- [WHAT IS EXPECTED]
Below are the records; print exactly the lines from the one with "green stacking toy: 4 -> 2" through the last, both included, and leave the pictures out.

- [ENTRIES SHOWN]

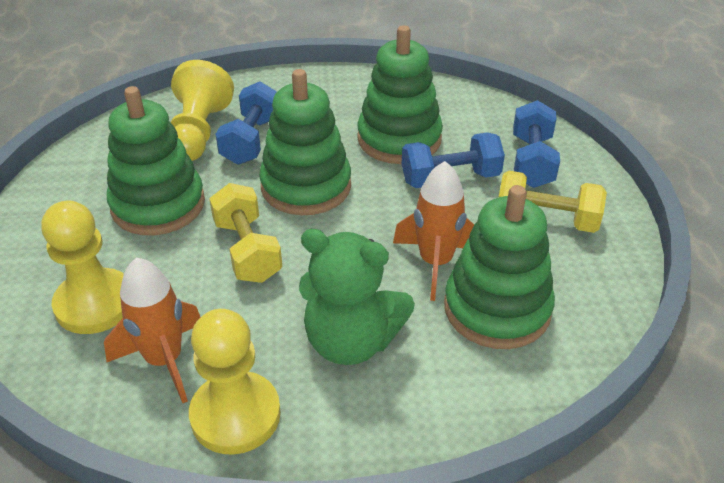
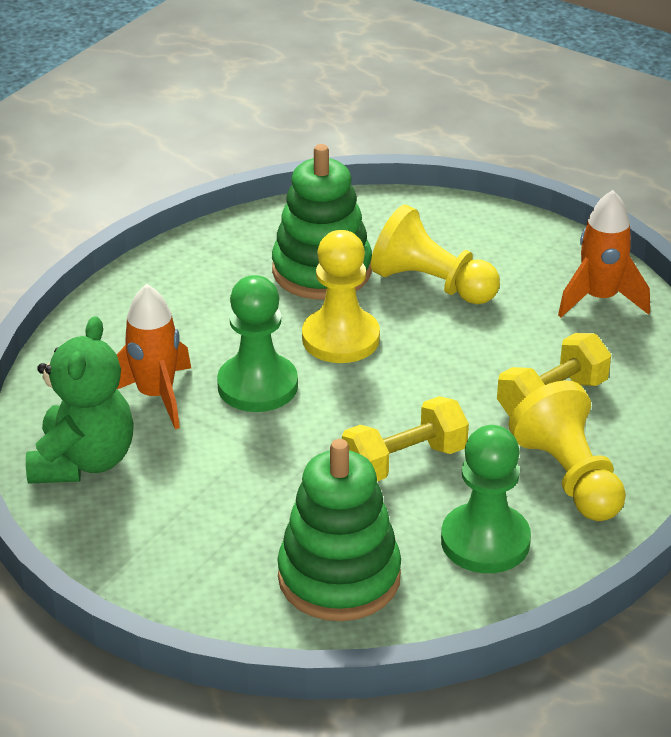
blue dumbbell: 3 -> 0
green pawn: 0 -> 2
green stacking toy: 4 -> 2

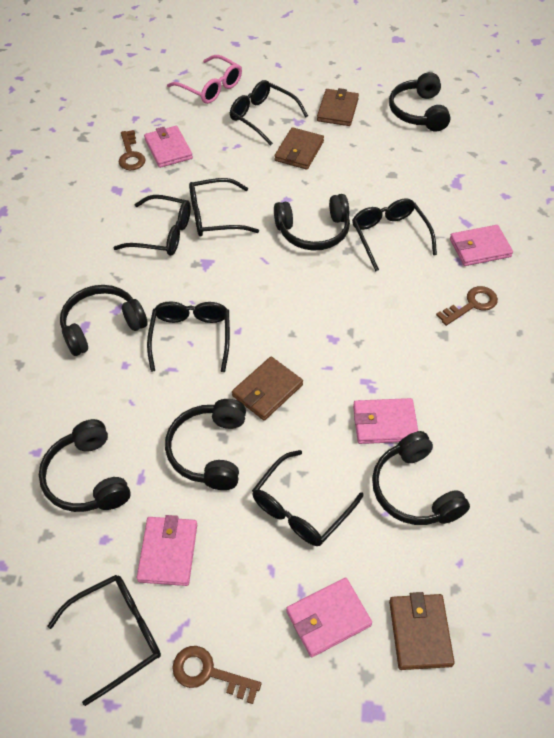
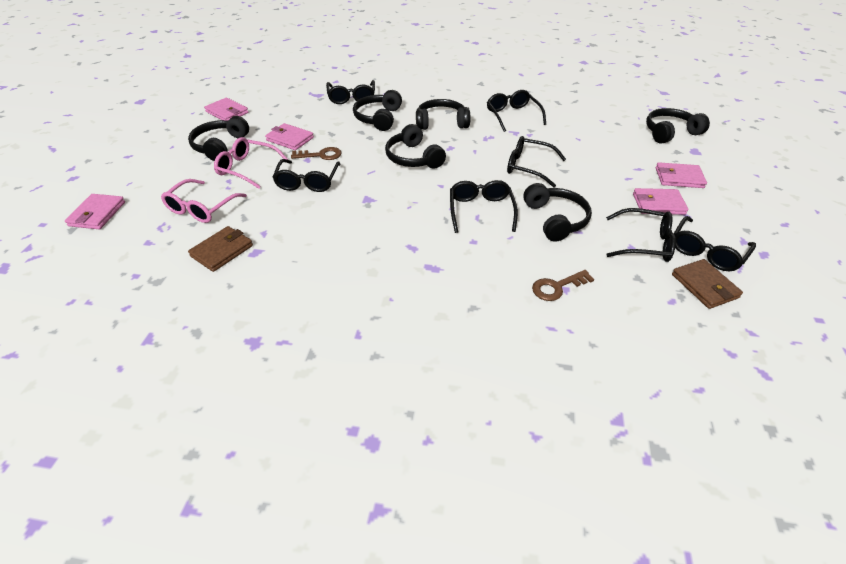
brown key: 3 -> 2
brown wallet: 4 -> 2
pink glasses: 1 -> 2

- [OUTPUT OF THE TASK]
green stacking toy: 4 -> 2

brown key: 3 -> 2
brown wallet: 4 -> 2
pink glasses: 1 -> 2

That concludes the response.